■ Dataset content

◆ ◆ ◆ ◆ ◆ ◆ ◆

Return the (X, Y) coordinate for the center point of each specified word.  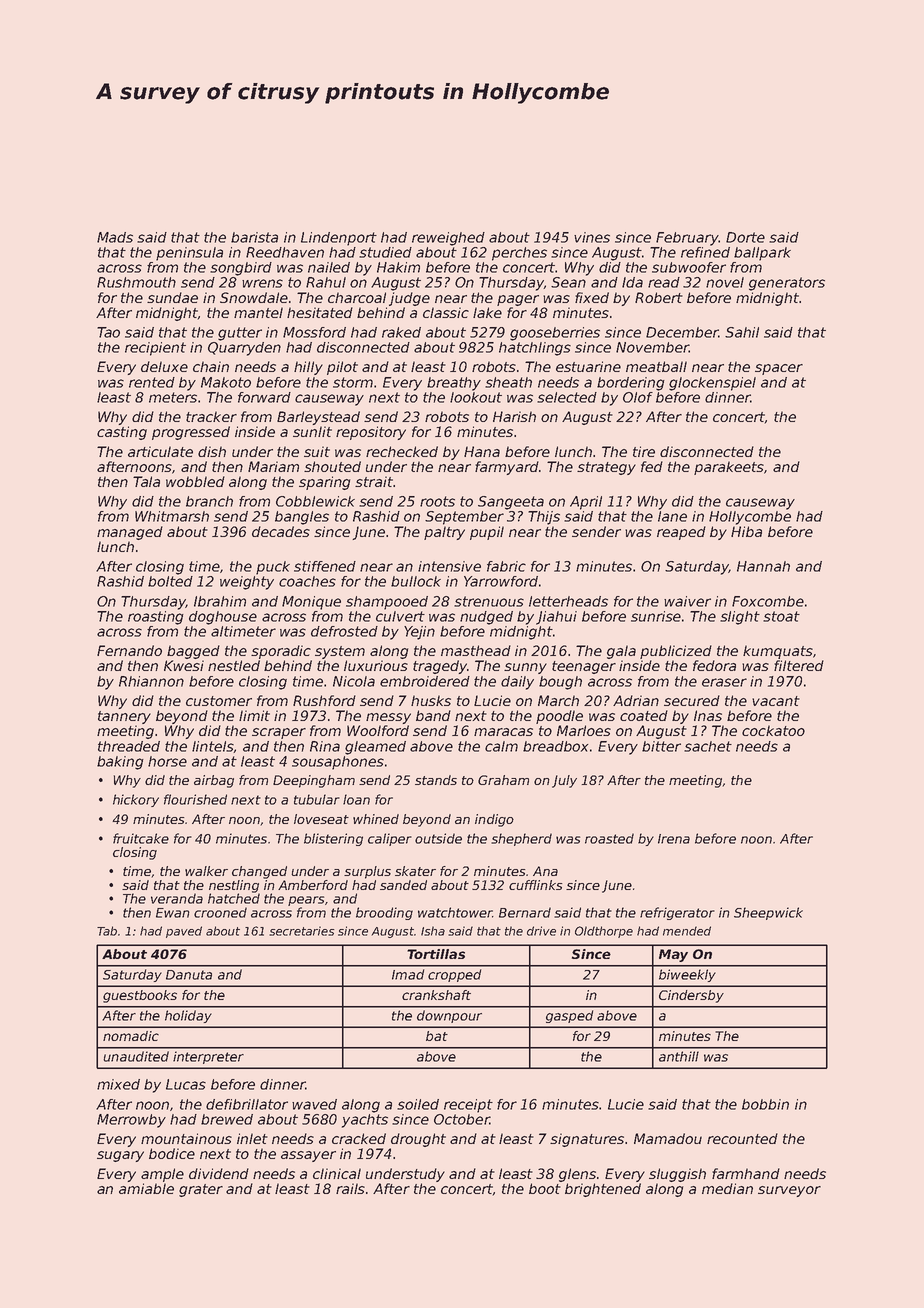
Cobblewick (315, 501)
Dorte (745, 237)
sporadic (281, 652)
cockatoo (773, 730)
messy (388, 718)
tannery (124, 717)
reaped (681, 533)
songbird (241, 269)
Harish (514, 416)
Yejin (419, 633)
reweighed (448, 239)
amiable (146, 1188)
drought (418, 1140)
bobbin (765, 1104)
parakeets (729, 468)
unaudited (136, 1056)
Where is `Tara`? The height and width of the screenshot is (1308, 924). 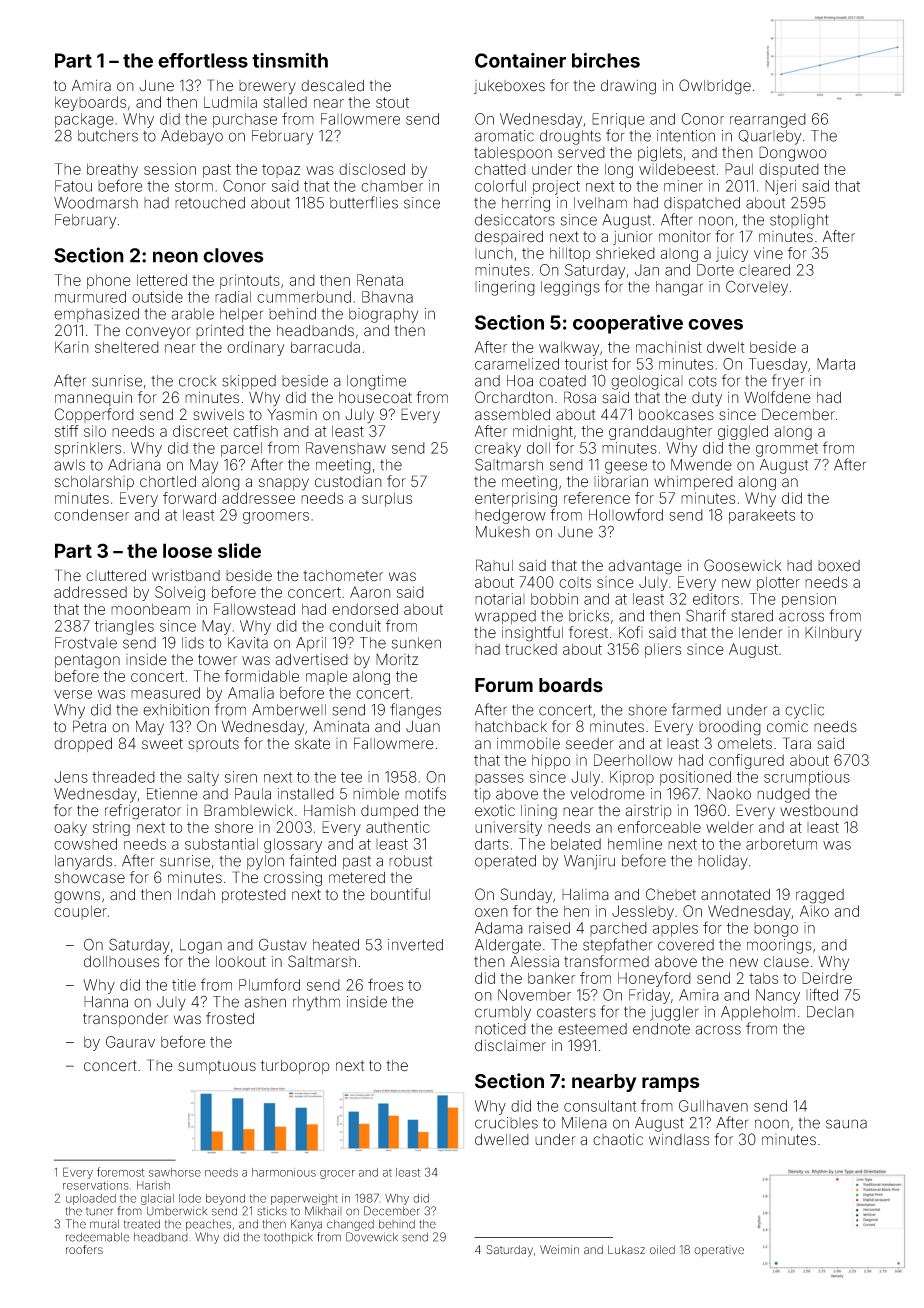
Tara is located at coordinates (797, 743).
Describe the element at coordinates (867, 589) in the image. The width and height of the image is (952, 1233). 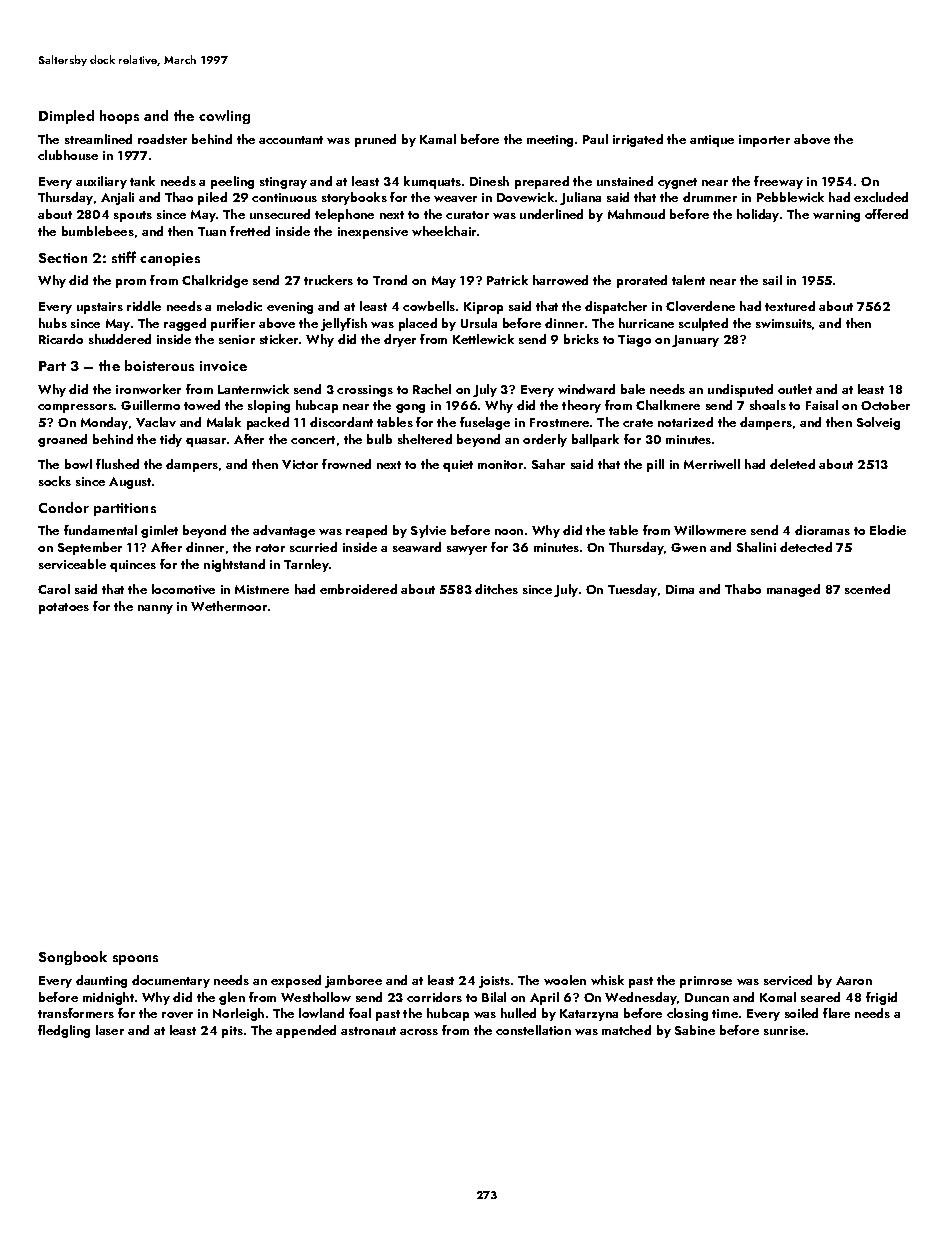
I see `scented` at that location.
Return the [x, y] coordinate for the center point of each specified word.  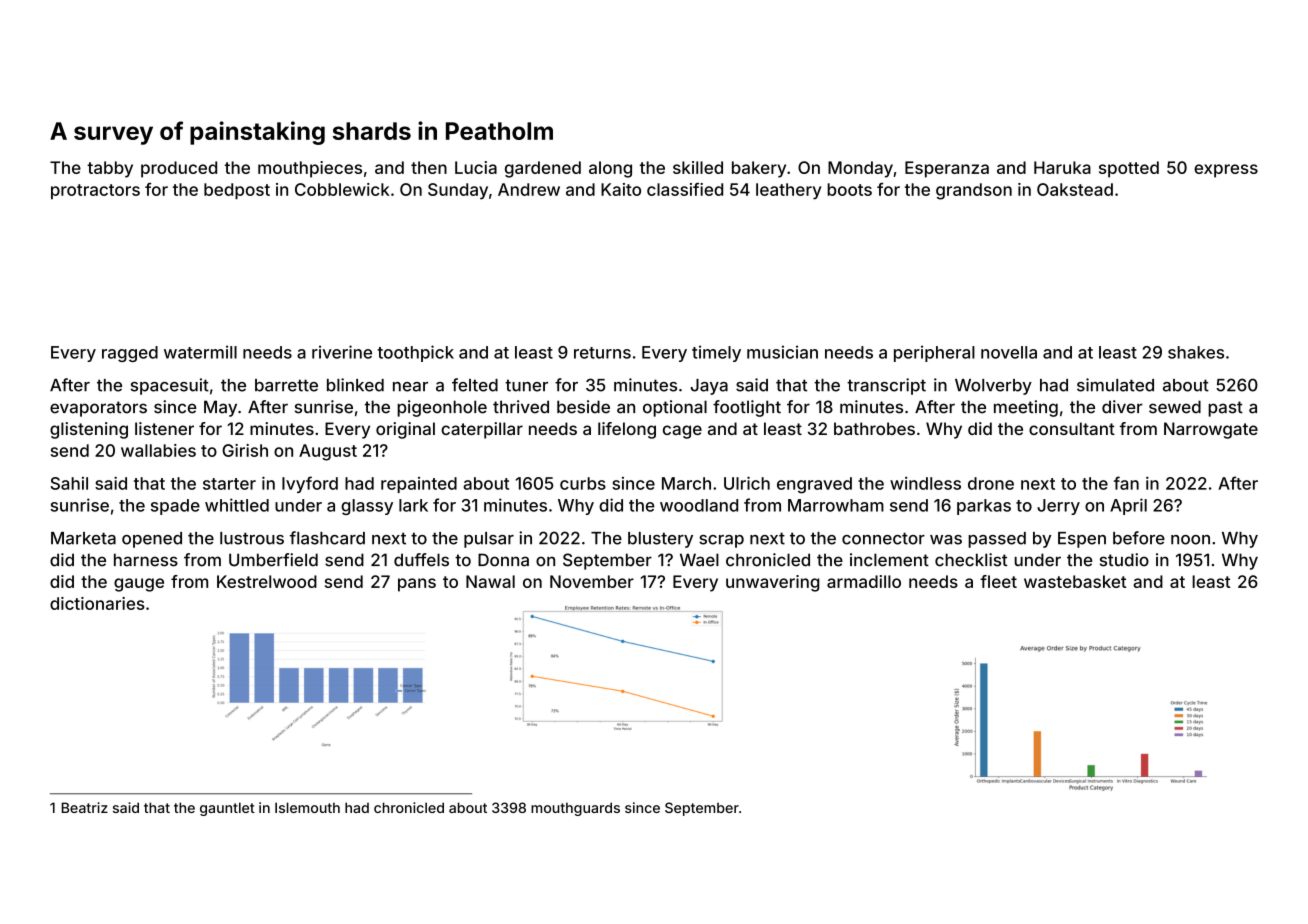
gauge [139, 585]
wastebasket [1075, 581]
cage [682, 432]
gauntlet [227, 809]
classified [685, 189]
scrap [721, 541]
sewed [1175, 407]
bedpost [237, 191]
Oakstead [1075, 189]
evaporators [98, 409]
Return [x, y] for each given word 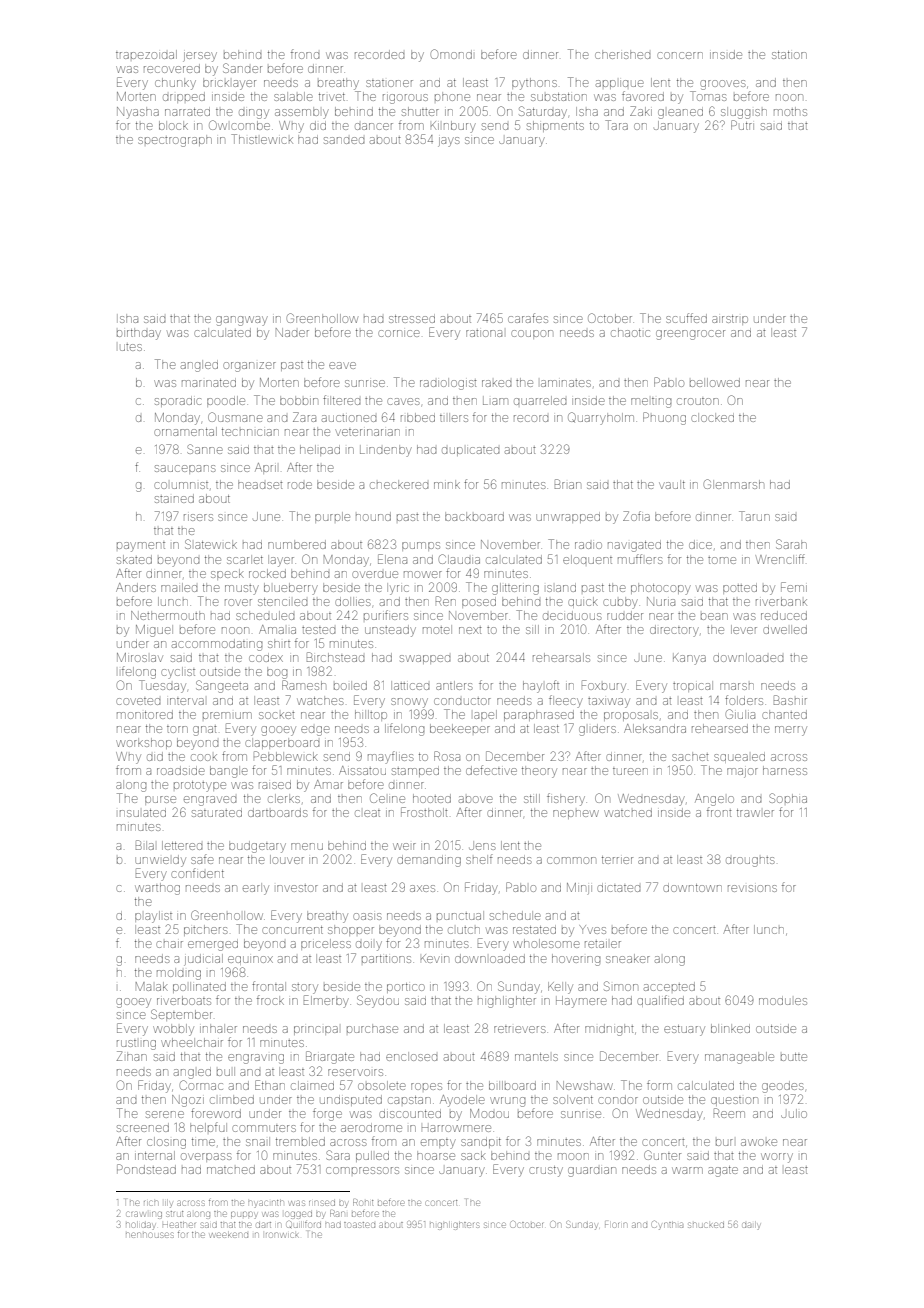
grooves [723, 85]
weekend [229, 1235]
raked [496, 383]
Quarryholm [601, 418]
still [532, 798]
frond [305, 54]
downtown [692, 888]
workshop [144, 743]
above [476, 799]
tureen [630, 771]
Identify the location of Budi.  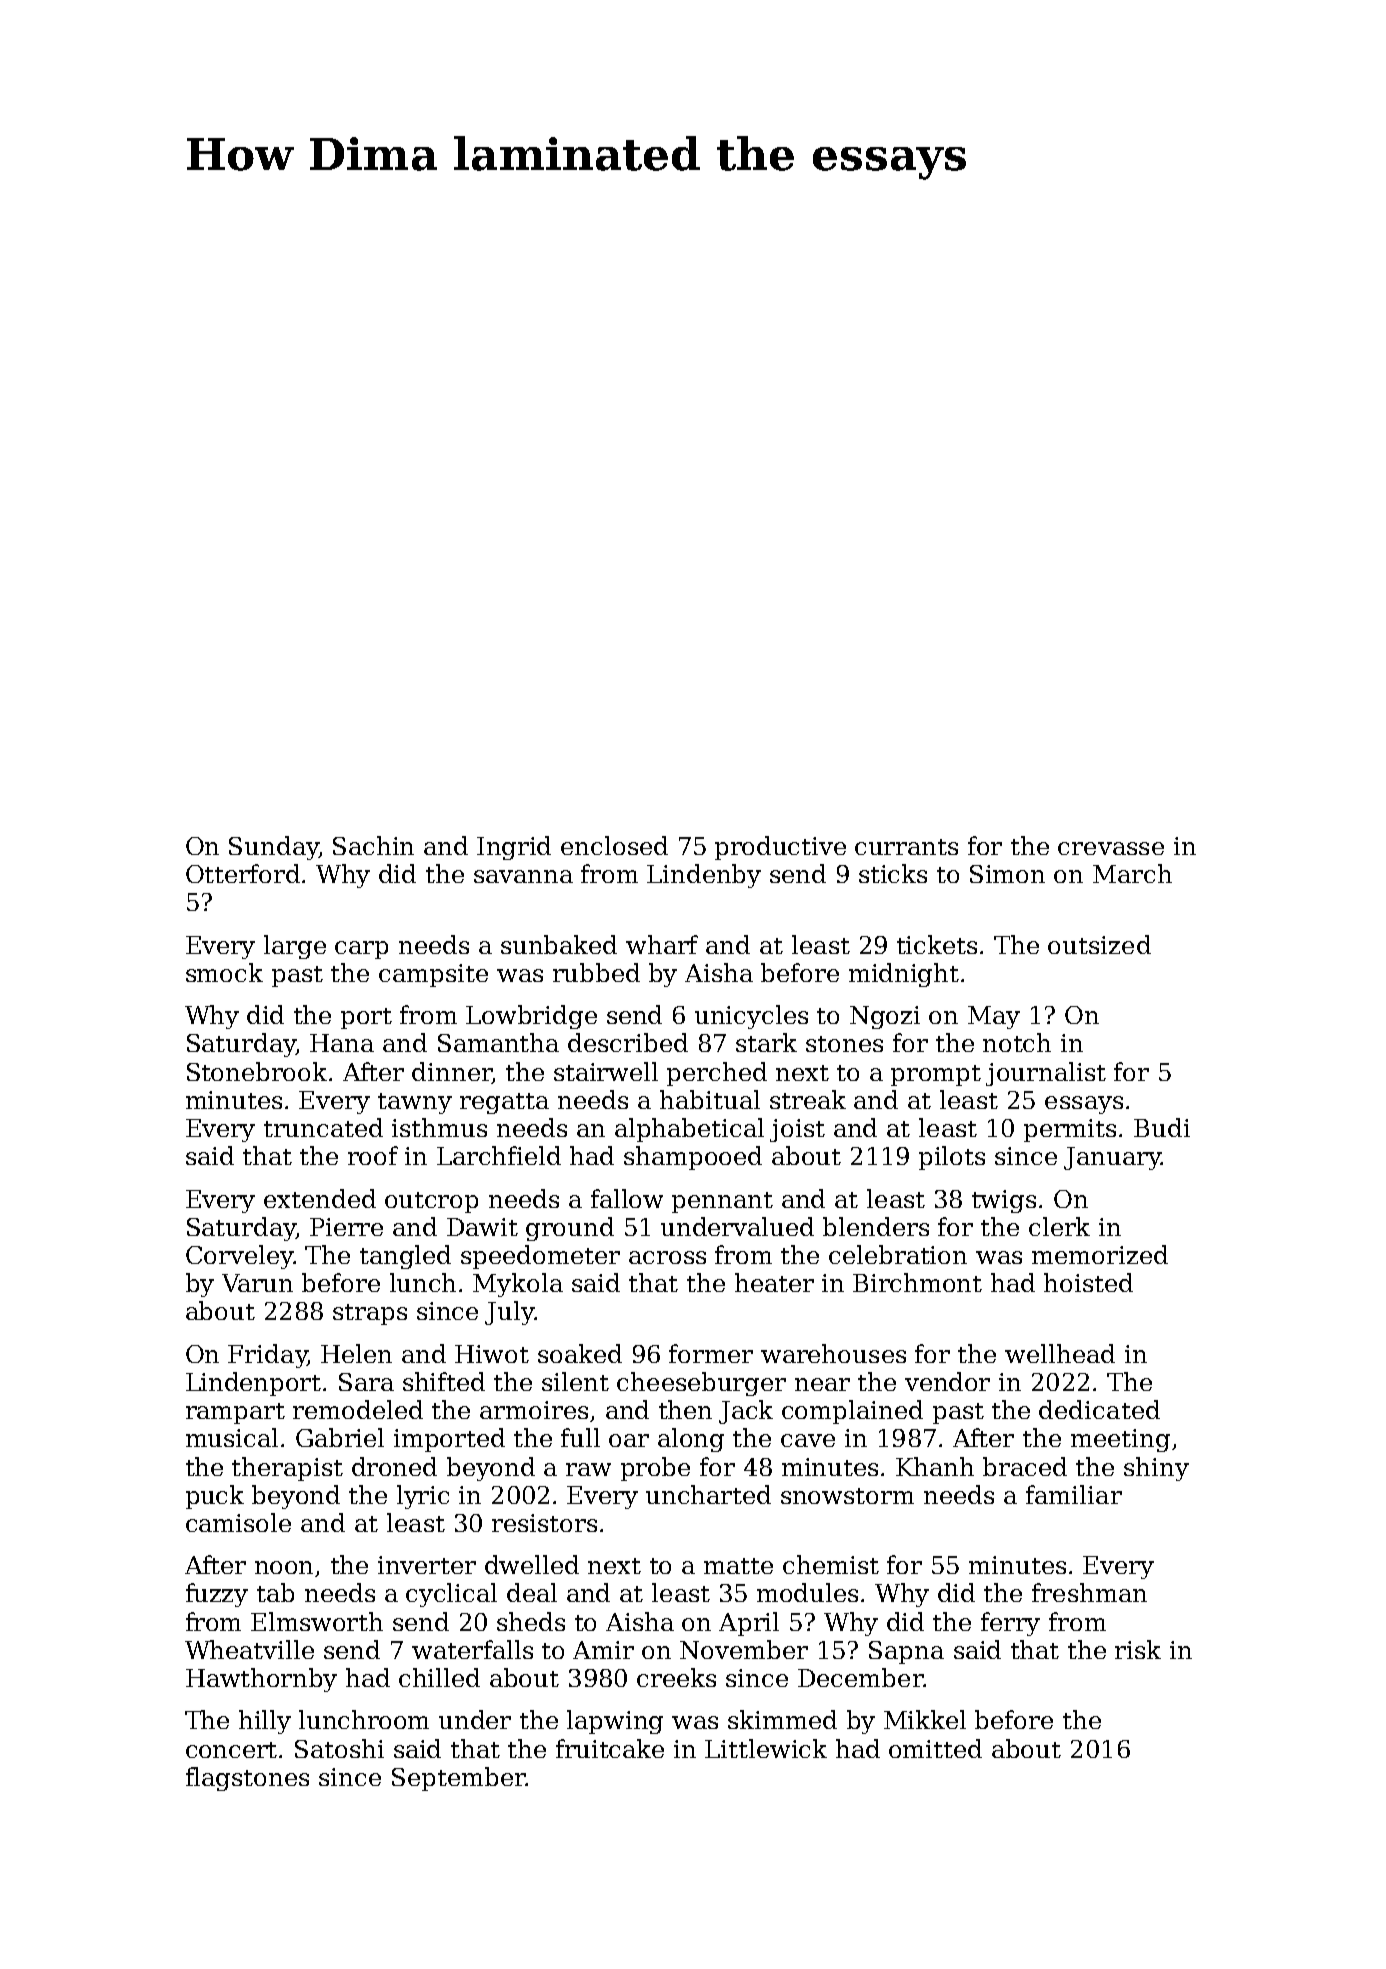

◆ ◆ ◆ ◆ ◆ ◆ ◆

■ What is needed
Switch "center point" to "midpoint" throughout the listing above and write it out again with nothing else changed. Leave the pictures out.

■ Exercise result
Return the (X, Y) coordinate for the midpoint of each specified word.  
Cobblewick (315, 501)
Dorte (745, 237)
sporadic (281, 652)
cockatoo (773, 730)
messy (388, 718)
tannery (124, 717)
reaped (681, 533)
songbird (241, 269)
Harish (514, 416)
Yejin (419, 633)
reweighed (448, 239)
amiable (146, 1188)
drought (418, 1140)
bobbin (765, 1104)
parakeets (729, 468)
unaudited (136, 1056)
Where is `Tara`? The height and width of the screenshot is (1308, 924). 
Tara is located at coordinates (797, 743).
Describe the element at coordinates (867, 589) in the image. The width and height of the image is (952, 1233). 
I see `scented` at that location.
Return the [x, y] coordinate for the midpoint of each specified word.  
gauge [139, 585]
wastebasket [1075, 581]
cage [682, 432]
gauntlet [227, 809]
classified [685, 189]
scrap [721, 541]
sewed [1175, 407]
bedpost [237, 191]
Oakstead [1075, 189]
evaporators [98, 409]
Return [x, y] for each given word 
grooves [723, 85]
weekend [229, 1235]
raked [496, 383]
Quarryholm [601, 418]
still [532, 798]
frond [305, 54]
downtown [692, 888]
workshop [144, 743]
above [476, 799]
tureen [630, 771]
Identify the location of Budi.  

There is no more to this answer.